:: Task description ::
A word-for-word copy of the entries is needed, and it should contain no images.

:: Materials provided ::

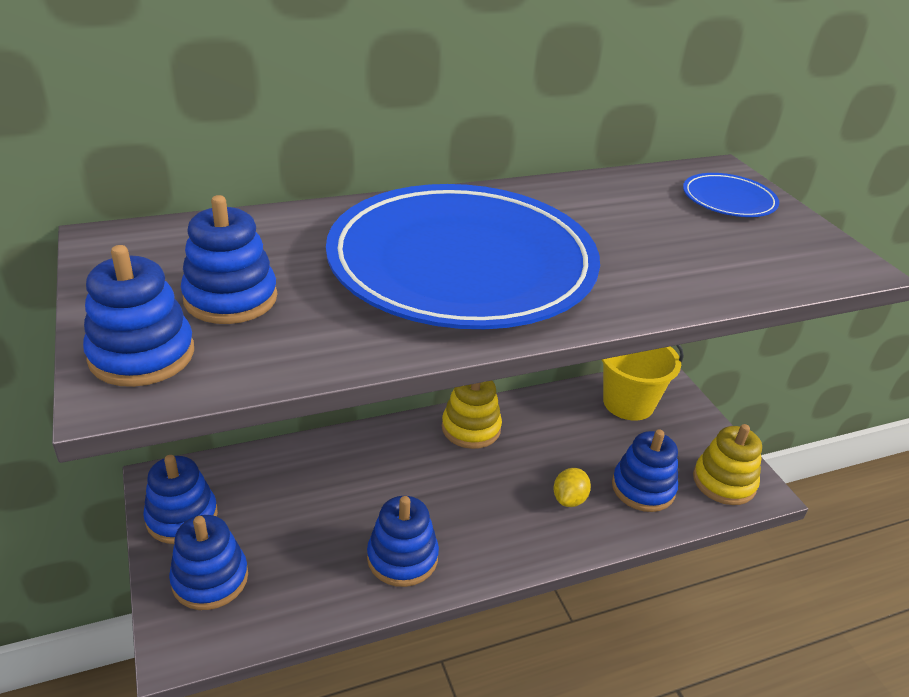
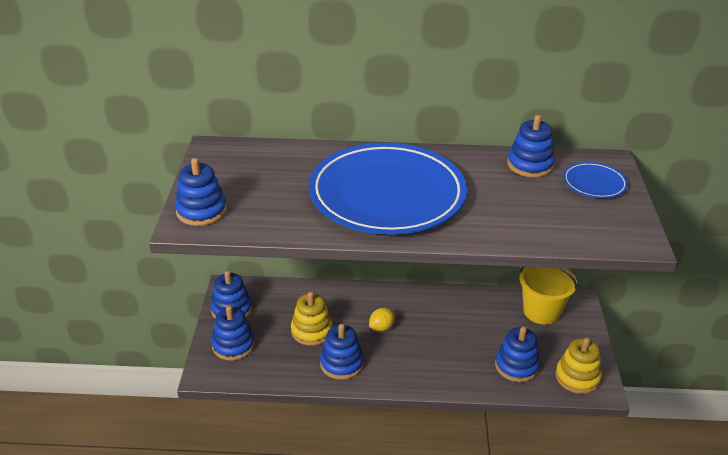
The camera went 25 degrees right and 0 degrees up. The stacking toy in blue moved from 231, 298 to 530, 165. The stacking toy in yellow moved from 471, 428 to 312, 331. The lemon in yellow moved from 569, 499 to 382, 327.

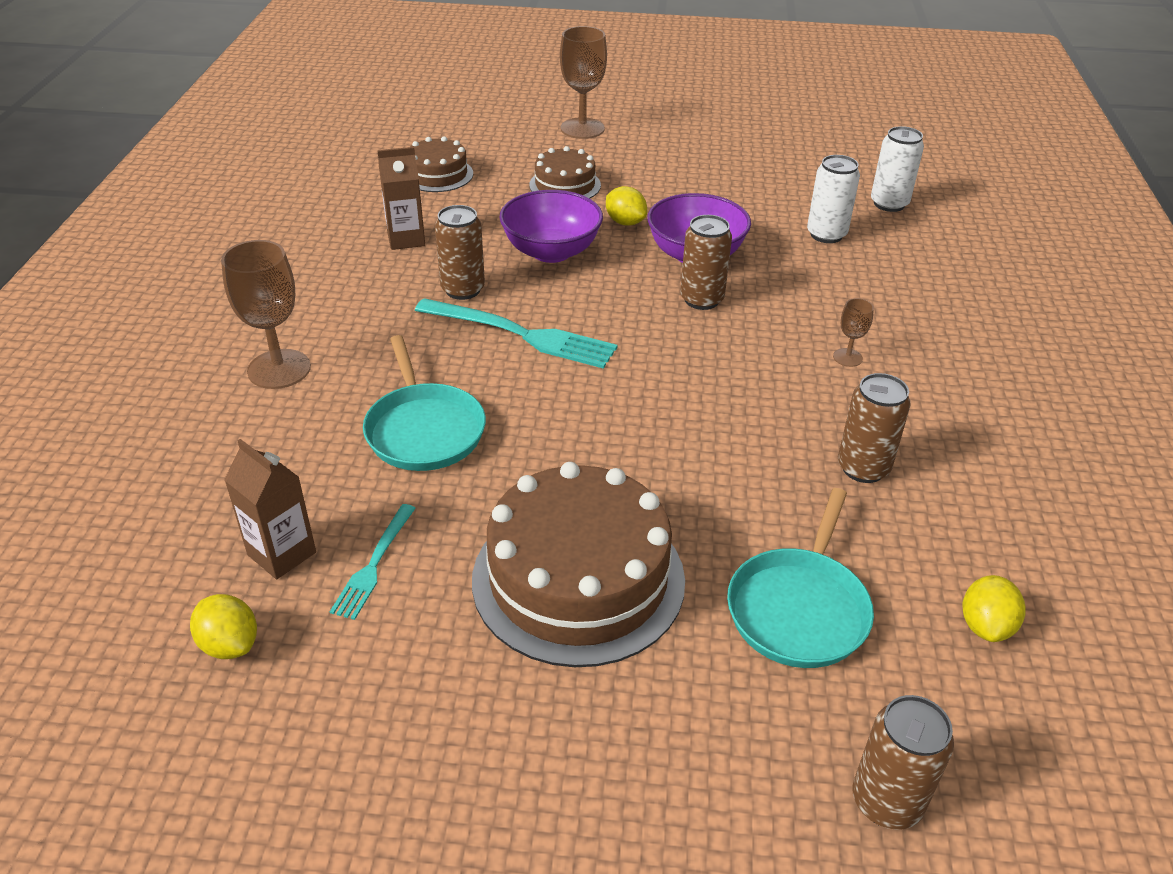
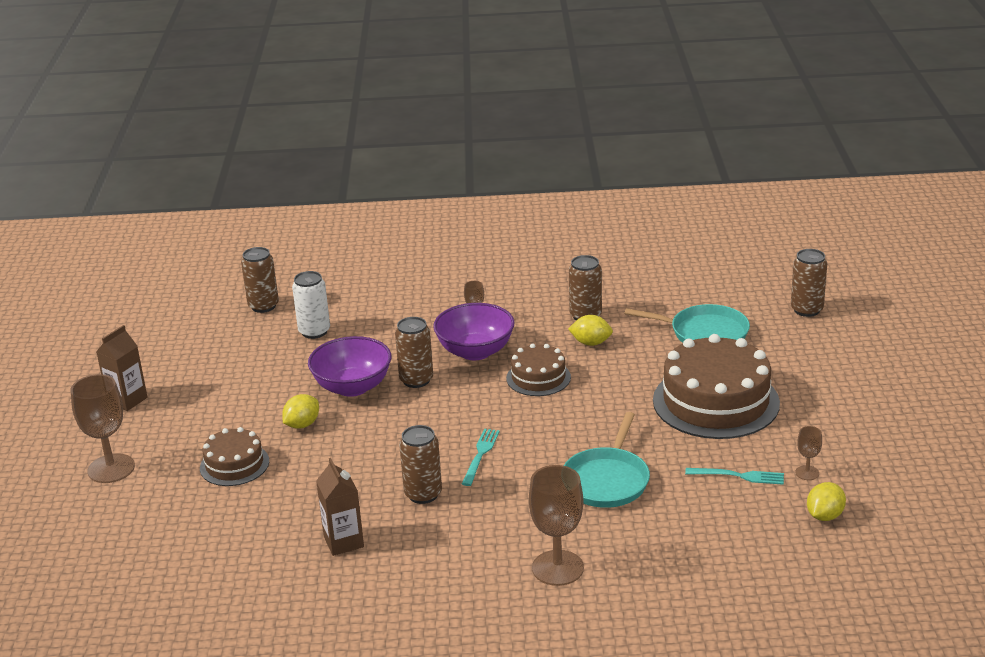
The camera went 95 degrees left and 10 degrees down. The goblet in brown at 807, 473 appeared. The carton in brown moved from 282, 554 to 127, 400. The cake in brown moved from 437, 174 to 538, 378. The bowl in purple moved from 551, 251 to 475, 351. The lemon in yellow moved from 985, 626 to 591, 343. The can in white at 889, 204 became the can in brown at 263, 306. The pan in turquoise at 424, 430 turned 135 degrees clockwise. The fork in turquoise at 523, 335 changed to 0.56 times the size.

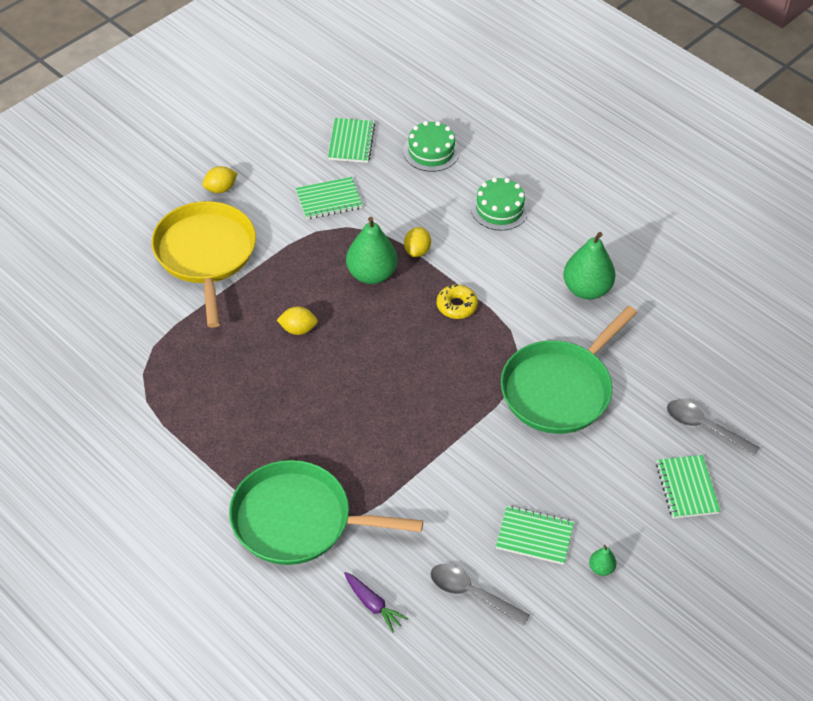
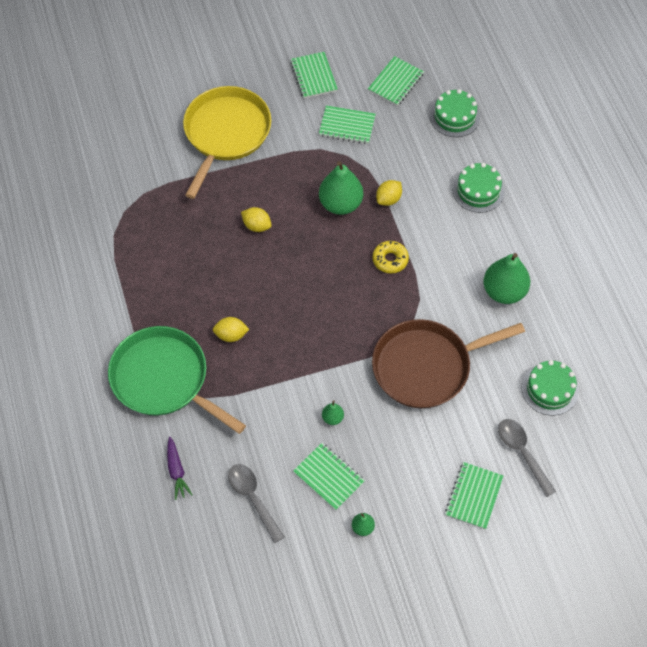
The camera went 30 degrees right and 10 degrees up. The notebook in green at 313, 76 appeared. The pear in green at 332, 418 appeared. The cake in green at 550, 389 appeared. The lemon in yellow moved from 220, 189 to 231, 335. The pan in green at 559, 389 became the pan in brown at 426, 366.

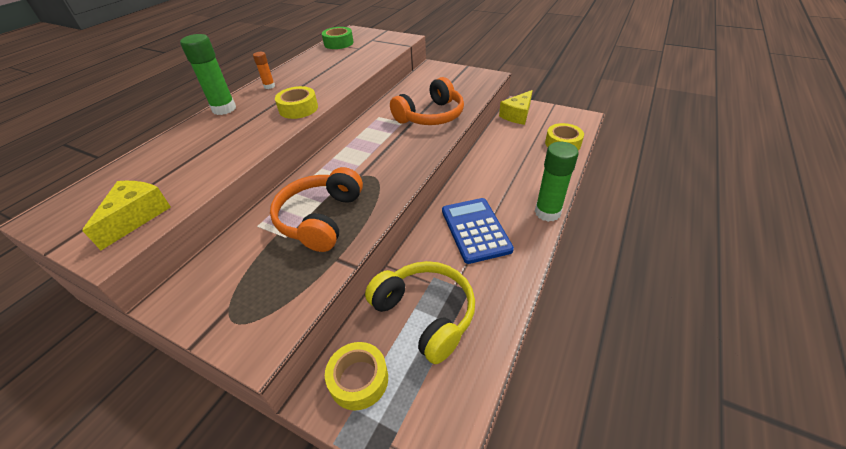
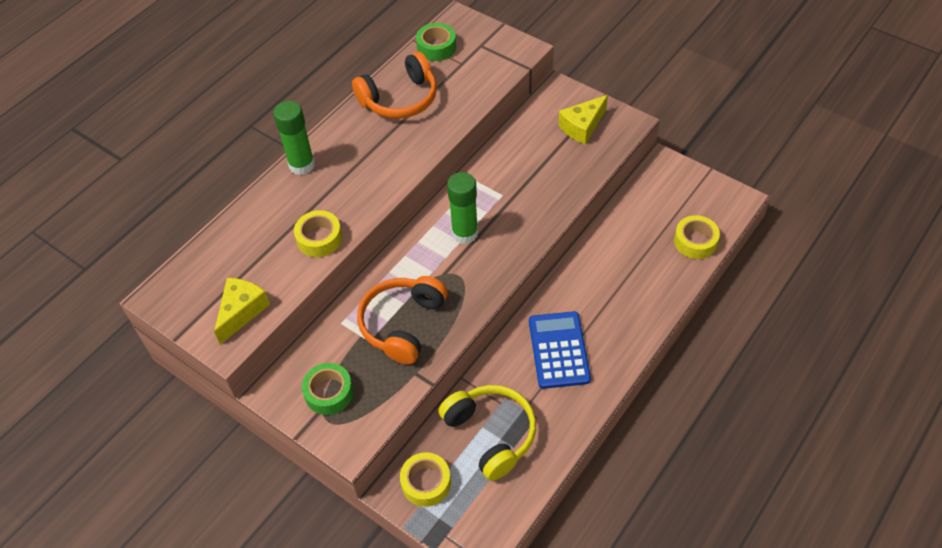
The camera went 10 degrees right and 10 degrees up. The glue stick in orange at 269, 86 disappeared. The tape in green at 329, 393 appeared. The tape in yellow moved from 298, 108 to 319, 238. The headphones in orange moved from 430, 116 to 400, 99. The cheese in yellow moved from 517, 115 to 582, 126. The glue stick in green moved from 547, 212 to 465, 233.

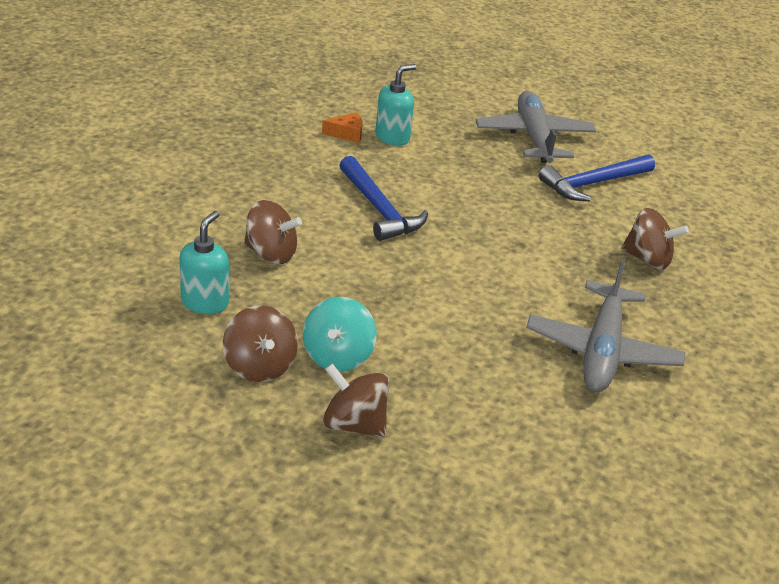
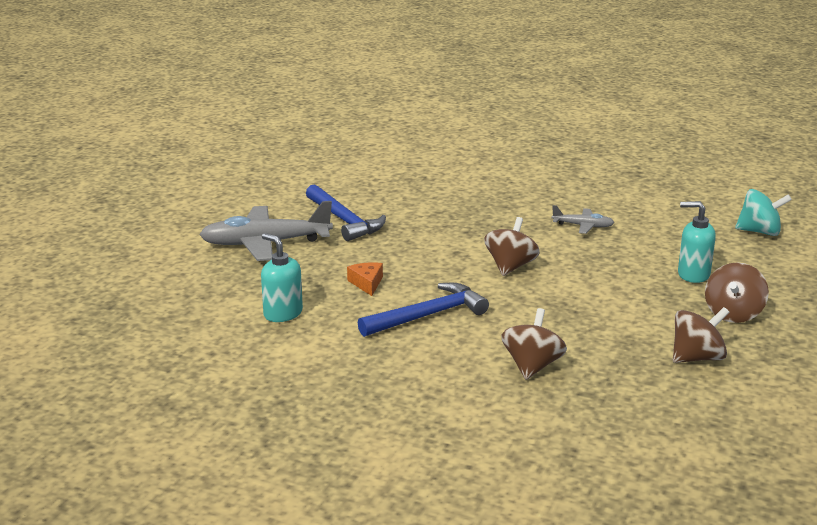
The camera went 90 degrees left and 10 degrees down. The soap dispenser in turquoise moved from 205, 302 to 693, 274. The spinning top in turquoise moved from 337, 356 to 759, 232. The cheese in orange moved from 347, 134 to 367, 283. The spinning top in brown moved from 648, 259 to 510, 266. The plane in grey at 602, 350 changed to 0.49 times the size.

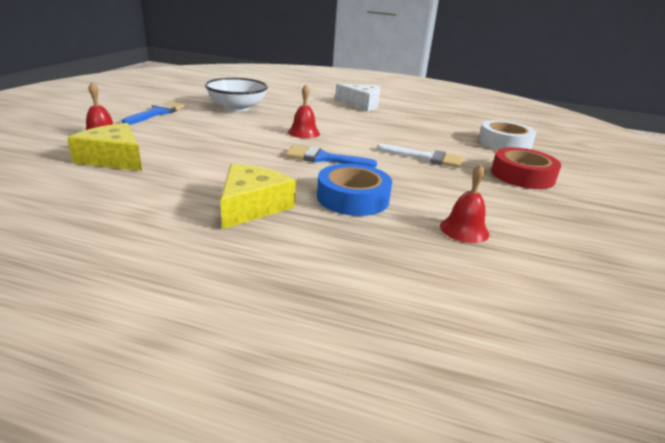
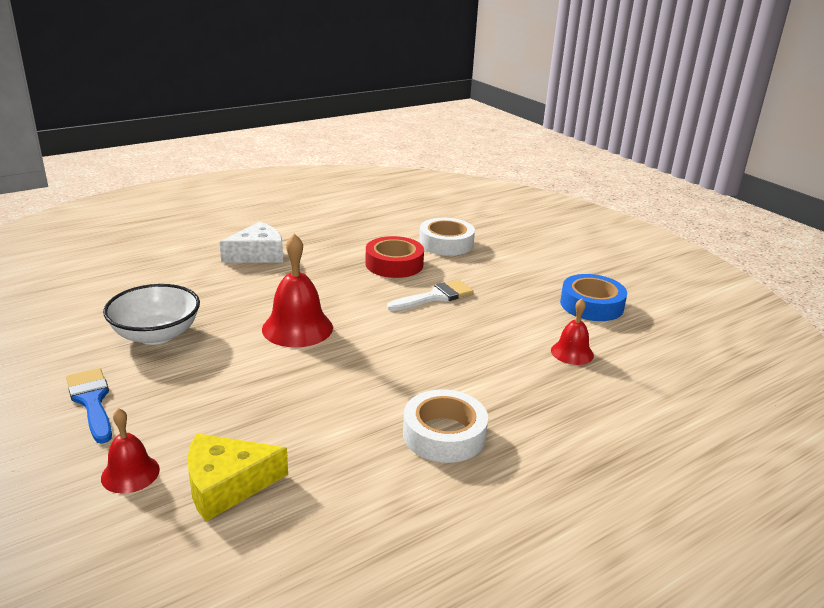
The camera went 50 degrees left and 0 degrees up. The brush in blue at 323, 158 disappeared. The tape in blue moved from 353, 198 to 591, 305. The tape in red moved from 522, 175 to 394, 264. The cheese in yellow at 252, 206 was replaced by the tape in white at 444, 434. The bell in red at 303, 132 changed to 1.69 times the size.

:: Response area ::
The camera went 25 degrees right and 0 degrees up. The stacking toy in blue moved from 231, 298 to 530, 165. The stacking toy in yellow moved from 471, 428 to 312, 331. The lemon in yellow moved from 569, 499 to 382, 327.

The camera went 95 degrees left and 10 degrees down. The goblet in brown at 807, 473 appeared. The carton in brown moved from 282, 554 to 127, 400. The cake in brown moved from 437, 174 to 538, 378. The bowl in purple moved from 551, 251 to 475, 351. The lemon in yellow moved from 985, 626 to 591, 343. The can in white at 889, 204 became the can in brown at 263, 306. The pan in turquoise at 424, 430 turned 135 degrees clockwise. The fork in turquoise at 523, 335 changed to 0.56 times the size.

The camera went 30 degrees right and 10 degrees up. The notebook in green at 313, 76 appeared. The pear in green at 332, 418 appeared. The cake in green at 550, 389 appeared. The lemon in yellow moved from 220, 189 to 231, 335. The pan in green at 559, 389 became the pan in brown at 426, 366.

The camera went 10 degrees right and 10 degrees up. The glue stick in orange at 269, 86 disappeared. The tape in green at 329, 393 appeared. The tape in yellow moved from 298, 108 to 319, 238. The headphones in orange moved from 430, 116 to 400, 99. The cheese in yellow moved from 517, 115 to 582, 126. The glue stick in green moved from 547, 212 to 465, 233.

The camera went 90 degrees left and 10 degrees down. The soap dispenser in turquoise moved from 205, 302 to 693, 274. The spinning top in turquoise moved from 337, 356 to 759, 232. The cheese in orange moved from 347, 134 to 367, 283. The spinning top in brown moved from 648, 259 to 510, 266. The plane in grey at 602, 350 changed to 0.49 times the size.

The camera went 50 degrees left and 0 degrees up. The brush in blue at 323, 158 disappeared. The tape in blue moved from 353, 198 to 591, 305. The tape in red moved from 522, 175 to 394, 264. The cheese in yellow at 252, 206 was replaced by the tape in white at 444, 434. The bell in red at 303, 132 changed to 1.69 times the size.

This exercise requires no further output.